* **TASK OBJECTIVE**:
Revise the listing so that "center" reads "midpoint" and everything else stays the same. Leave the picture out of your answer.

═════ MATERIAL TO PROCESS ═════

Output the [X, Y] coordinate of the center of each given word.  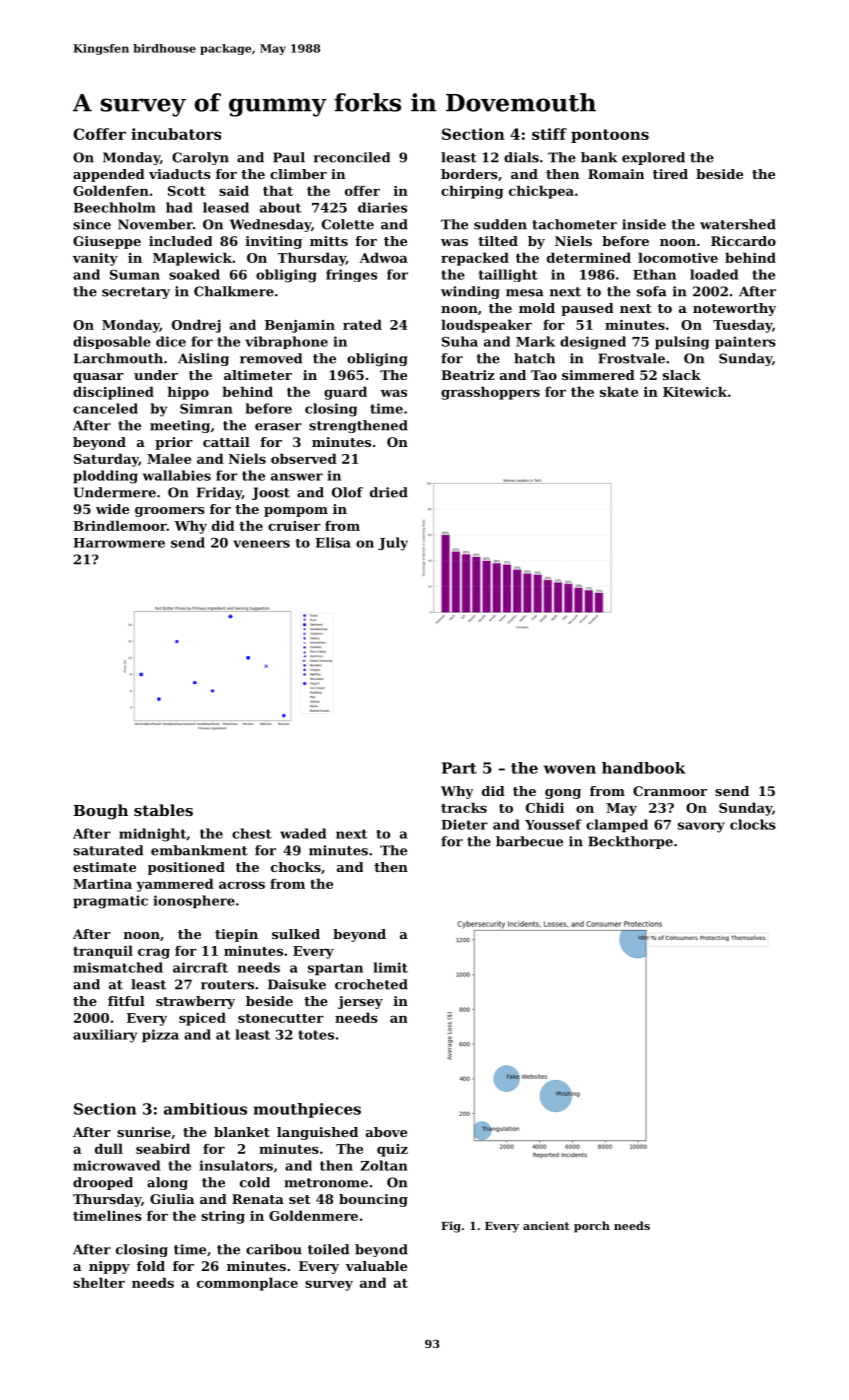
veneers [261, 544]
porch [592, 1227]
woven [570, 769]
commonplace [247, 1284]
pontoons [610, 136]
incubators [176, 134]
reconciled [352, 157]
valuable [376, 1266]
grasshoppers [490, 393]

═════

* **CORRECT RESULT**:
Output the [X, Y] coordinate of the midpoint of each given word.  
veneers [261, 544]
porch [592, 1227]
woven [570, 769]
commonplace [247, 1284]
pontoons [610, 136]
incubators [176, 134]
reconciled [352, 157]
valuable [376, 1266]
grasshoppers [490, 393]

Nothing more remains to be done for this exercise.